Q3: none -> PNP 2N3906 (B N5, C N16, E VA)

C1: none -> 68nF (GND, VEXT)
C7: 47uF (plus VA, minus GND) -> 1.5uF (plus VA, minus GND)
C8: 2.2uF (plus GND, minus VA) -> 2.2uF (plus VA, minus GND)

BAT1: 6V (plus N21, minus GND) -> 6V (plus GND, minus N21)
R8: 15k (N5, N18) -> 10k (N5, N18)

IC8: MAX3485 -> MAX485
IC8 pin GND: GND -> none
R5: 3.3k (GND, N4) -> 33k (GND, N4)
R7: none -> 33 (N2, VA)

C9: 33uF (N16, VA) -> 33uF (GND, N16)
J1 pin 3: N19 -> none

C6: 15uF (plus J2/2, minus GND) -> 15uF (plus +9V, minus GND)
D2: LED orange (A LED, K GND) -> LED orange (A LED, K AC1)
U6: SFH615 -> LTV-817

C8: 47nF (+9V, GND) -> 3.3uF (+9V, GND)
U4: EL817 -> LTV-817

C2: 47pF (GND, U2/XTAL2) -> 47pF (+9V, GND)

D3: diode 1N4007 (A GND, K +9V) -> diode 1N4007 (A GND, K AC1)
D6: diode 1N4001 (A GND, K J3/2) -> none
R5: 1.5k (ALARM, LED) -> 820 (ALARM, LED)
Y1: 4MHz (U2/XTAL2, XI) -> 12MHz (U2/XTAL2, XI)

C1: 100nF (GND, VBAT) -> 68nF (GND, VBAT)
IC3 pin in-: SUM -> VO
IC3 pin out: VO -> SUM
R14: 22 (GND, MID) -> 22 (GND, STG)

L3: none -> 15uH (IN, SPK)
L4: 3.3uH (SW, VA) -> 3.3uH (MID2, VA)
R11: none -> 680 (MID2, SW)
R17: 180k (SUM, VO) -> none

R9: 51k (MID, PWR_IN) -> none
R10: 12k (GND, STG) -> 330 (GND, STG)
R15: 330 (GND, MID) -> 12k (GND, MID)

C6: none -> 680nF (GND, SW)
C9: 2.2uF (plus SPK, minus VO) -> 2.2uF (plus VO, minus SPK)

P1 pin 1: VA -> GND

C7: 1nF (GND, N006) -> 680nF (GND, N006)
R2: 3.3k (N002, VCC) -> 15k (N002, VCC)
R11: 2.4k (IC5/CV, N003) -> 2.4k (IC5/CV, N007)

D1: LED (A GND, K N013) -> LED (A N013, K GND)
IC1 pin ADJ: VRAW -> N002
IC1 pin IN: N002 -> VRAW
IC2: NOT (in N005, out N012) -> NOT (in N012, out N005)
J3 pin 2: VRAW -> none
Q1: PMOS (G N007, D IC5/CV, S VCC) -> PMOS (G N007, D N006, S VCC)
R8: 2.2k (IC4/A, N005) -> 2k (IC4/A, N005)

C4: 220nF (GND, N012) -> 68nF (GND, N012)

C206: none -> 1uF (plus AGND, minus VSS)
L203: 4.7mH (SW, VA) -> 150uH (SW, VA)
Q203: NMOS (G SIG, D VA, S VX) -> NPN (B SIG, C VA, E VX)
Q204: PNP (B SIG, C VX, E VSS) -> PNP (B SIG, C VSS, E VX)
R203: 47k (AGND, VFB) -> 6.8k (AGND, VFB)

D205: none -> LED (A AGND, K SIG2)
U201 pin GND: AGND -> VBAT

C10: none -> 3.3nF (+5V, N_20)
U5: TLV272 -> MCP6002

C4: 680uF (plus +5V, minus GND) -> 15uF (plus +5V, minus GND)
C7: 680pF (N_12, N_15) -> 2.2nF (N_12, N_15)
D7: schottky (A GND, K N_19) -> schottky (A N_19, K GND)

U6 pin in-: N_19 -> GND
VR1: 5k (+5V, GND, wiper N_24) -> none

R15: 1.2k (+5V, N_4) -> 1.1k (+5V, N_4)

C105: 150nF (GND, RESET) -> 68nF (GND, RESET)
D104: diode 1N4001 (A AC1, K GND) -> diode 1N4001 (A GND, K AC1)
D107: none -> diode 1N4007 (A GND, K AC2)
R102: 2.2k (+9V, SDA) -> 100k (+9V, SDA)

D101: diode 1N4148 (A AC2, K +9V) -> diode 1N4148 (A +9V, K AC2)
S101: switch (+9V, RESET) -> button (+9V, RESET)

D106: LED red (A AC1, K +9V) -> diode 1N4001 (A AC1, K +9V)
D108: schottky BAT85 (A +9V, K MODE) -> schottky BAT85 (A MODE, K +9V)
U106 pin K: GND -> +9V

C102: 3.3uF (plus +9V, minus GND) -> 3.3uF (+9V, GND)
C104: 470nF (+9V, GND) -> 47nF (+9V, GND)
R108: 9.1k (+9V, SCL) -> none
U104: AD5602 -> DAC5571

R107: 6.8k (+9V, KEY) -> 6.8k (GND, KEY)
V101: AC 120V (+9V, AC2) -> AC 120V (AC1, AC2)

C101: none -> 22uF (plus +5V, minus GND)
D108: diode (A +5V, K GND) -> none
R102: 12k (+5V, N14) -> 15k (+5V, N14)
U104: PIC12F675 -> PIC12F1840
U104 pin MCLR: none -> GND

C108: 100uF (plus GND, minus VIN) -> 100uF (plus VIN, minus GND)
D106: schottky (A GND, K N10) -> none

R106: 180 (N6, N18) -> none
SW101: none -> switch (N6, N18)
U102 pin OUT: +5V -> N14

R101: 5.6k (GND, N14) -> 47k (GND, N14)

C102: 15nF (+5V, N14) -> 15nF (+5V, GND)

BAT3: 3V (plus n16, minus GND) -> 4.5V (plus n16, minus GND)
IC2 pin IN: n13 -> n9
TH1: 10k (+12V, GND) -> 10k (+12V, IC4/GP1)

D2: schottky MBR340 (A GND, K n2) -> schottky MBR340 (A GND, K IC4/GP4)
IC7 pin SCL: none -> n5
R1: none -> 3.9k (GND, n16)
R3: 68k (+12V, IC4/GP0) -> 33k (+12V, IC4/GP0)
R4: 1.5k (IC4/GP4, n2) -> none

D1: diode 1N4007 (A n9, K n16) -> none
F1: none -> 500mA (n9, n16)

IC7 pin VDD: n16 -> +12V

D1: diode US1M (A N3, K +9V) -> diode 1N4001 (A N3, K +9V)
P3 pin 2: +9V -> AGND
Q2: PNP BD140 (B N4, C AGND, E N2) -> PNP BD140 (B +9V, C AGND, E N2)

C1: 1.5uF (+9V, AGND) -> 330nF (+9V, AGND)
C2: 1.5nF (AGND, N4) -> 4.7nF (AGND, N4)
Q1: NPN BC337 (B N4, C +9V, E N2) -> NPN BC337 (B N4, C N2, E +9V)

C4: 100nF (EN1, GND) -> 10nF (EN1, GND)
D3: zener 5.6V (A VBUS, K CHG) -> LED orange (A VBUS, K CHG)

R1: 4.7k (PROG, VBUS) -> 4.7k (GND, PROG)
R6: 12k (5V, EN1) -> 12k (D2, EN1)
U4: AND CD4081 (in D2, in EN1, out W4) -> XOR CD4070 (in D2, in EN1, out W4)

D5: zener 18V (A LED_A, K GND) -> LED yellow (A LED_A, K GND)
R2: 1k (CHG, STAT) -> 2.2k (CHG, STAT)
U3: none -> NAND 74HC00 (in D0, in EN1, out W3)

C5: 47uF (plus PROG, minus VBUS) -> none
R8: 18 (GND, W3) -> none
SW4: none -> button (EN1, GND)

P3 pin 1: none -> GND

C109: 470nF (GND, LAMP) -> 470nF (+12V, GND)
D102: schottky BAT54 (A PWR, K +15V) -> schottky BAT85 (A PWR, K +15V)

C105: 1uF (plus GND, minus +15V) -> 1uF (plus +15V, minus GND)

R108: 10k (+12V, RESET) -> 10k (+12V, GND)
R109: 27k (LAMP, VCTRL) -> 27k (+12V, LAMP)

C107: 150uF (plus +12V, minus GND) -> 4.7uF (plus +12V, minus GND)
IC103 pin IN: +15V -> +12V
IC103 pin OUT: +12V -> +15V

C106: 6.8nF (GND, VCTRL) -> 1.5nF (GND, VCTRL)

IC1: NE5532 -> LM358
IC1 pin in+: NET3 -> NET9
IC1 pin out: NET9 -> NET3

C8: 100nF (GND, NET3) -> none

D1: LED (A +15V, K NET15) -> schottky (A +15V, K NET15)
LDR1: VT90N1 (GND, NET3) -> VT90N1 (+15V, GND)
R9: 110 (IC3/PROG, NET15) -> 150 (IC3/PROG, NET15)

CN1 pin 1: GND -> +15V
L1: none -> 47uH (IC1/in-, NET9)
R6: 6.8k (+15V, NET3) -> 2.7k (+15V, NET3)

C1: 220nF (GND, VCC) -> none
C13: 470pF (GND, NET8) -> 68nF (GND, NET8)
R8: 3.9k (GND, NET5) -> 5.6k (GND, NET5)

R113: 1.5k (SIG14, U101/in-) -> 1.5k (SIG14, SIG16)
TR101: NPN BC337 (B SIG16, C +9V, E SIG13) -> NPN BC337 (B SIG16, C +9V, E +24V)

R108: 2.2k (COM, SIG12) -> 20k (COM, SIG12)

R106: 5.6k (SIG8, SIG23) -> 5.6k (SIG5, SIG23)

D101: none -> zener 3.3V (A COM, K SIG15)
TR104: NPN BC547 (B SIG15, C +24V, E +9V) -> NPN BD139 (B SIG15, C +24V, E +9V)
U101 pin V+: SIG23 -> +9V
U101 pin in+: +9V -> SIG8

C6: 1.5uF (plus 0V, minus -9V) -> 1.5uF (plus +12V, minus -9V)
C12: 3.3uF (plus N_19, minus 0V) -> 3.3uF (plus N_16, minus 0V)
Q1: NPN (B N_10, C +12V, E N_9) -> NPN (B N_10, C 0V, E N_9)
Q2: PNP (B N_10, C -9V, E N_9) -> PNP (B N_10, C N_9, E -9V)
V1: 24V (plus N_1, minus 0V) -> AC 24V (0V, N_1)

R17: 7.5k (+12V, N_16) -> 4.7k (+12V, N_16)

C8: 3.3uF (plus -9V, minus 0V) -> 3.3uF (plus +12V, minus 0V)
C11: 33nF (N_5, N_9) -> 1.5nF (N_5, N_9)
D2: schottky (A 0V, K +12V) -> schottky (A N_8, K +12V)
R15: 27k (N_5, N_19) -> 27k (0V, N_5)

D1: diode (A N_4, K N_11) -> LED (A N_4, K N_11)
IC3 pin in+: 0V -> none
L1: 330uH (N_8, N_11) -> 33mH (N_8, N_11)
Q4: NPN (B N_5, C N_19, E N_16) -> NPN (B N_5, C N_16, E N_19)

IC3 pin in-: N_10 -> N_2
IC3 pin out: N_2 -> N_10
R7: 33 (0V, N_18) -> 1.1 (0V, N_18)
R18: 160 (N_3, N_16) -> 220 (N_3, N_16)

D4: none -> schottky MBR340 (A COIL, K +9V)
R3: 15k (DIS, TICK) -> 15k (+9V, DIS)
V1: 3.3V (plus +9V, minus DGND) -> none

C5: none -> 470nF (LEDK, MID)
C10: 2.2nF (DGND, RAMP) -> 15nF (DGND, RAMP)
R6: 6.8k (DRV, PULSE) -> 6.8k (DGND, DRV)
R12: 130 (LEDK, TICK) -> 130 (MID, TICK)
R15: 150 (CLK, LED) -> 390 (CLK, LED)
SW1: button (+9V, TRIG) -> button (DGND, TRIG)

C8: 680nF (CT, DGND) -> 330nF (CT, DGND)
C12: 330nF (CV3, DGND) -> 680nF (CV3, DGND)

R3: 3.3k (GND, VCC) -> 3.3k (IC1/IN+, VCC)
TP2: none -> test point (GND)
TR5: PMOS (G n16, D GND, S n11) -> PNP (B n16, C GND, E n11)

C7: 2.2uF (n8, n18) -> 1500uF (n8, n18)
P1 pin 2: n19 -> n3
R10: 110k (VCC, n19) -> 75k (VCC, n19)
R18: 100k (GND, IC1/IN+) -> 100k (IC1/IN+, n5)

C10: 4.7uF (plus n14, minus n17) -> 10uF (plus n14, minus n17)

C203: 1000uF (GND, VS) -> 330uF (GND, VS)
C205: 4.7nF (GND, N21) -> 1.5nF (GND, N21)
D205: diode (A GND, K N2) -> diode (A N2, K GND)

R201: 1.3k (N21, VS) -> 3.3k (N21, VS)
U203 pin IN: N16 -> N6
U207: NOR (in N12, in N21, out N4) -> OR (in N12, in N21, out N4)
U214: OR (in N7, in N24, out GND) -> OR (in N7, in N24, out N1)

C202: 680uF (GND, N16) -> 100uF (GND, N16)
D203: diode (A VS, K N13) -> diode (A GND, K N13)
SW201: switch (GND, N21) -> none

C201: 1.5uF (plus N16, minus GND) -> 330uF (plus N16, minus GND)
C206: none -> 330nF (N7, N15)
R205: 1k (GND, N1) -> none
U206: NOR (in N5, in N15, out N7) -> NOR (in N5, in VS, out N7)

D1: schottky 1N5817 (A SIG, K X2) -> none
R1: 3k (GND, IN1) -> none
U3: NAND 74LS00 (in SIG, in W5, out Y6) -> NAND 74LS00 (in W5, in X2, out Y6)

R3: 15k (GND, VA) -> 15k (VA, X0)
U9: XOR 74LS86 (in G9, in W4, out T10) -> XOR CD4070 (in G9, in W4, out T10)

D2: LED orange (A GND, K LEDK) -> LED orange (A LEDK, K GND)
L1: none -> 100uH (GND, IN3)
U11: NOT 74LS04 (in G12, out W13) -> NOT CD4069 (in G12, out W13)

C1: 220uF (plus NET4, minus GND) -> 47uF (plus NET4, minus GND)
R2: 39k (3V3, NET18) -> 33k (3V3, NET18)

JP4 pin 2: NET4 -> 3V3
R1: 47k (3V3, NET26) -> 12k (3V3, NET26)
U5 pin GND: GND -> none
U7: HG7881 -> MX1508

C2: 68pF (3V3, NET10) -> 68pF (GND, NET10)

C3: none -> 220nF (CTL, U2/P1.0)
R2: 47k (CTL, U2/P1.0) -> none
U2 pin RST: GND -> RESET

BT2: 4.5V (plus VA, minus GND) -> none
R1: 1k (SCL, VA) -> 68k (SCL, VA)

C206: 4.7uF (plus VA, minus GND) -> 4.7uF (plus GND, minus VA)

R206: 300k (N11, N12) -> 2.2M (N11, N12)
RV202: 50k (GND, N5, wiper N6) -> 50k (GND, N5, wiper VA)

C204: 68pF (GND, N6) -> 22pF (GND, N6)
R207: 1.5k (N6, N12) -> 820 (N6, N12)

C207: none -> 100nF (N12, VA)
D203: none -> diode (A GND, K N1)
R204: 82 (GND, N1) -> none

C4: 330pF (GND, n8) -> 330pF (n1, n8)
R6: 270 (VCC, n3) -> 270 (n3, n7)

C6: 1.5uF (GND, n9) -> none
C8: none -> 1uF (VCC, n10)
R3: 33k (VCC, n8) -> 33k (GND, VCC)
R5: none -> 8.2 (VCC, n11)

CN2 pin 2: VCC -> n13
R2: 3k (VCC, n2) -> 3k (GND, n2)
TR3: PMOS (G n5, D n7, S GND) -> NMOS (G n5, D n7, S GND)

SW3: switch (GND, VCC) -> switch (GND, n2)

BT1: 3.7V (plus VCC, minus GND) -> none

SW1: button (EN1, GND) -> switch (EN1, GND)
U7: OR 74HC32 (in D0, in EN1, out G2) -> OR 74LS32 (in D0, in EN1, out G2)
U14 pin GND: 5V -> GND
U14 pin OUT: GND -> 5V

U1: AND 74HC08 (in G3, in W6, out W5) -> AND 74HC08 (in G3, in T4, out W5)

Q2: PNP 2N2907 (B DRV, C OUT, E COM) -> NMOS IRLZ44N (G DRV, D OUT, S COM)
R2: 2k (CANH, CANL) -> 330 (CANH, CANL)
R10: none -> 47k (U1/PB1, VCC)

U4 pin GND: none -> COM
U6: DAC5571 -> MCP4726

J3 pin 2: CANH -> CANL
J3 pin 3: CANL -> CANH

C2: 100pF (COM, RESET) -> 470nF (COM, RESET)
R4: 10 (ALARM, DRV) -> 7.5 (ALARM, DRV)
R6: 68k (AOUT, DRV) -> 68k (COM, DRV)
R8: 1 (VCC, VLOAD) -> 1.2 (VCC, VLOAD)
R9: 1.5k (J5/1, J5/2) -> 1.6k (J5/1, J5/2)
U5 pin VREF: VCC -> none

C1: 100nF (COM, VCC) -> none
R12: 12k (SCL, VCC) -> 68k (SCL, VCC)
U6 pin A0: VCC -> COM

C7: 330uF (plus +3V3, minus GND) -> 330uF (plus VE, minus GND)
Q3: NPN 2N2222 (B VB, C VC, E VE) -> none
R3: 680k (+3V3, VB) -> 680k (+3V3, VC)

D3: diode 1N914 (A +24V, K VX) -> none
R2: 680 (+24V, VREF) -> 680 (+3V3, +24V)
_ _ _ _ _ _ _
■ WORK ORDER
All lines in the entries above that include "VBUS" should be found and copied.

■ SOLUTION TO THIS TASK
D3: zener 5.6V (A VBUS, K CHG) -> LED orange (A VBUS, K CHG)
R1: 4.7k (PROG, VBUS) -> 4.7k (GND, PROG)
C5: 47uF (plus PROG, minus VBUS) -> none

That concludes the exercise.